The lines to copy are those holding the string "brown" in the entries below.

Segment Start: Records provided

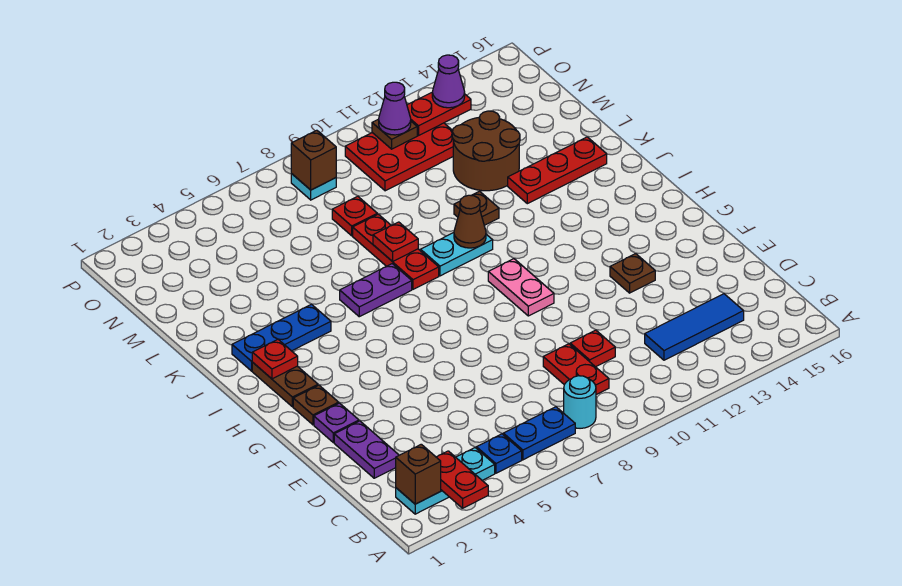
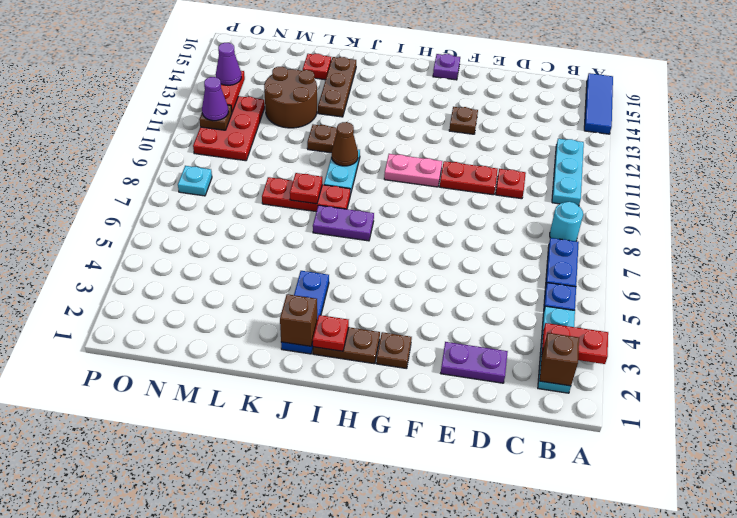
none -> cyan plate B10:B12 level 1
red plate C9:D9 level 1 -> red plate E10:F10 level 1
blue tile C12:C14 level 1 -> blue tile A14:A16 level 1
purple plate F2 level 1 -> purple plate G16 level 1
purple plate J6:J7 level 1 -> purple plate I7:J7 level 1
red plate K13:K15 level 1 -> brown plate K13:K15 level 1
red plate M8 level 1 -> red plate L15 level 1
brown brick O8 level 2 -> brown brick J2 level 2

Segment End: Records provided

Exercise result:
red plate K13:K15 level 1 -> brown plate K13:K15 level 1
brown brick O8 level 2 -> brown brick J2 level 2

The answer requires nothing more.